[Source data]
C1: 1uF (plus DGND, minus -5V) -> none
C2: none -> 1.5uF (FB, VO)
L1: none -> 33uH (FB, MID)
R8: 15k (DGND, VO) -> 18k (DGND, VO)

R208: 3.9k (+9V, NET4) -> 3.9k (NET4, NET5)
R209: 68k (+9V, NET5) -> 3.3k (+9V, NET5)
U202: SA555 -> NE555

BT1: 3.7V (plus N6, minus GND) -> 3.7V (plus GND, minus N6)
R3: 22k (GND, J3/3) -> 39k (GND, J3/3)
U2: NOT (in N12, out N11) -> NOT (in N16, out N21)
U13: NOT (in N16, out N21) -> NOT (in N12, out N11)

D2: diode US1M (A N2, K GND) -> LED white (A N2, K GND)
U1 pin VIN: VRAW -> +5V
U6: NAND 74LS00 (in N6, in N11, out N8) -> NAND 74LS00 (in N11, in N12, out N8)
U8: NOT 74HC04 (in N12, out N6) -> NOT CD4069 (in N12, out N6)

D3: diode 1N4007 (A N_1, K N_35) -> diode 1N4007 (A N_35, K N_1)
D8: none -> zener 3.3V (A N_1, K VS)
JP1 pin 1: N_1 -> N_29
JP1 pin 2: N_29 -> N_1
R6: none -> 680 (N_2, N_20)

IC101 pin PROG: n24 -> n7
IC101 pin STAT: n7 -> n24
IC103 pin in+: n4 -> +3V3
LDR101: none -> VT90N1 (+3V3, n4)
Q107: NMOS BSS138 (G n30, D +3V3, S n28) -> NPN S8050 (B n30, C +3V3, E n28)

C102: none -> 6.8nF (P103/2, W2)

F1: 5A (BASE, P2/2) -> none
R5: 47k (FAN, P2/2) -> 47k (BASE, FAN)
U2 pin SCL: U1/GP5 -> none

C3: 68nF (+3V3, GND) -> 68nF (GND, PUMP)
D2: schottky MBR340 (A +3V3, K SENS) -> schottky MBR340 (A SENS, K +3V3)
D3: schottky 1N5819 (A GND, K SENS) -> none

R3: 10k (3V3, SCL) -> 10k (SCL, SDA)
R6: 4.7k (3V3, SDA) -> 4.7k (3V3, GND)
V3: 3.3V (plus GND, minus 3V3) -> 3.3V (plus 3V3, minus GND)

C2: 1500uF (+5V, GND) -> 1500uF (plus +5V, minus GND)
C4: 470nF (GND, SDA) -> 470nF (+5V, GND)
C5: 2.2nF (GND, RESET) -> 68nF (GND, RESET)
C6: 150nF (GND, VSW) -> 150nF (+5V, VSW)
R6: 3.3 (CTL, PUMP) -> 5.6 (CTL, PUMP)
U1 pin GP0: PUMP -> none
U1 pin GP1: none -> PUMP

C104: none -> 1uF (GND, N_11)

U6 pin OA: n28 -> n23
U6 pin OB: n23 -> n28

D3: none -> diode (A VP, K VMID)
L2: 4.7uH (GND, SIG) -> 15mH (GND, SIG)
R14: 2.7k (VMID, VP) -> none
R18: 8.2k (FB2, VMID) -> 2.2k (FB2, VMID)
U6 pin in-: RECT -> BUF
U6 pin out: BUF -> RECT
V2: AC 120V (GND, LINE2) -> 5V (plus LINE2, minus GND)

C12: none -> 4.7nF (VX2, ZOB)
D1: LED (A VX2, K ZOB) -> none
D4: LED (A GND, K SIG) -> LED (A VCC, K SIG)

● WHAT IS REQUIRED
Wherever a line of the data holds "minus", copy that line.

● SOLUTION TO THIS EXERCISE
C1: 1uF (plus DGND, minus -5V) -> none
BT1: 3.7V (plus N6, minus GND) -> 3.7V (plus GND, minus N6)
V3: 3.3V (plus GND, minus 3V3) -> 3.3V (plus 3V3, minus GND)
C2: 1500uF (+5V, GND) -> 1500uF (plus +5V, minus GND)
V2: AC 120V (GND, LINE2) -> 5V (plus LINE2, minus GND)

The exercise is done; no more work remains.